# Action item
Extract verbatim every line from the one containing "purple square: (308, 361)" to the final line of the records below, inclusive, and exclude all pictures.

# The input
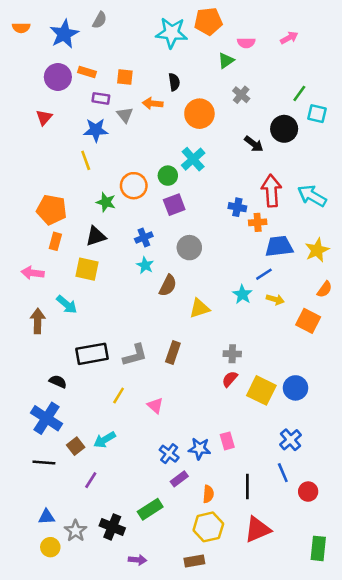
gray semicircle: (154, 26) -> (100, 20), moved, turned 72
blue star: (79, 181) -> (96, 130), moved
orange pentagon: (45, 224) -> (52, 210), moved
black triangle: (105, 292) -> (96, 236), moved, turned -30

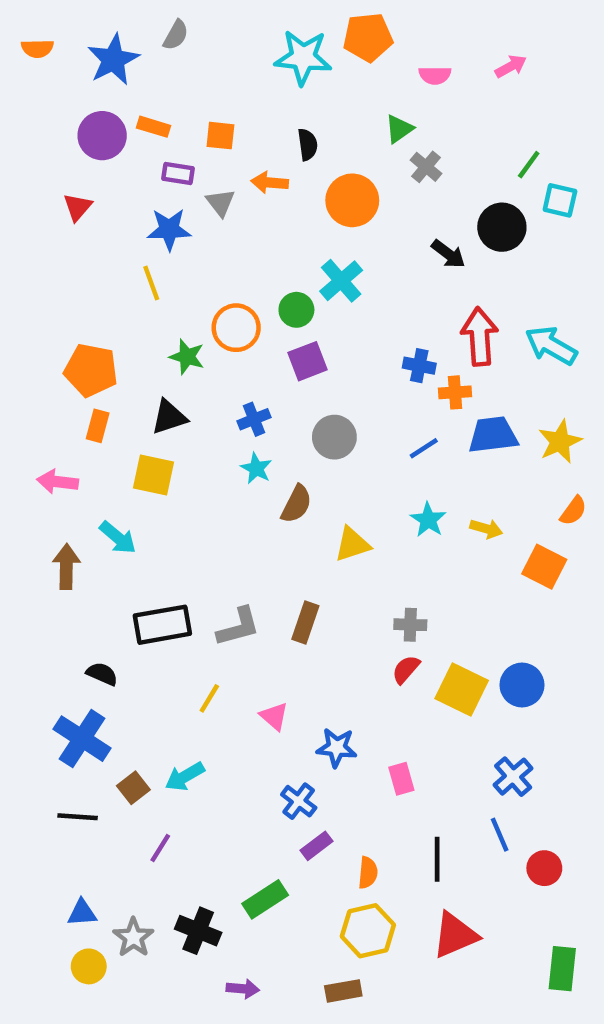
green triangle: (226, 61) -> (399, 129), moved
blue line: (264, 274) -> (424, 448), moved
blue star: (199, 449) -> (337, 748), moved

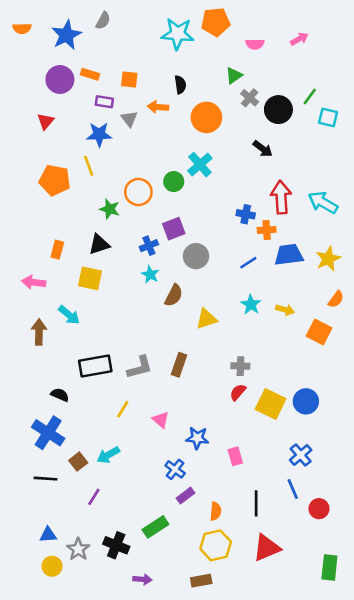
black circle: (502, 227) -> (278, 110), moved
purple square: (308, 361) -> (174, 229), moved
orange pentagon: (91, 370) -> (55, 180), moved

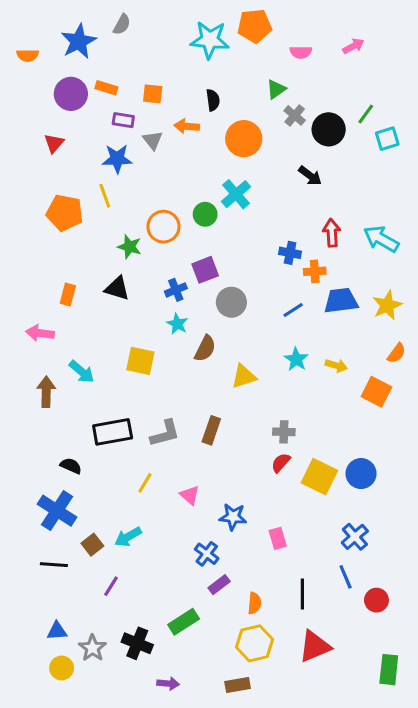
orange semicircle: (22, 28) -> (28, 55), moved
cyan square: (328, 117) -> (387, 139), turned -30
red arrow: (281, 197) -> (332, 233), size x0.7
black triangle: (99, 244) -> (117, 288), turned 35
yellow square: (90, 278) -> (140, 361), moved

# Response to the task
purple square: (308, 361) -> (174, 229), moved
orange pentagon: (91, 370) -> (55, 180), moved

orange semicircle: (22, 28) -> (28, 55), moved
cyan square: (328, 117) -> (387, 139), turned -30
red arrow: (281, 197) -> (332, 233), size x0.7
black triangle: (99, 244) -> (117, 288), turned 35
yellow square: (90, 278) -> (140, 361), moved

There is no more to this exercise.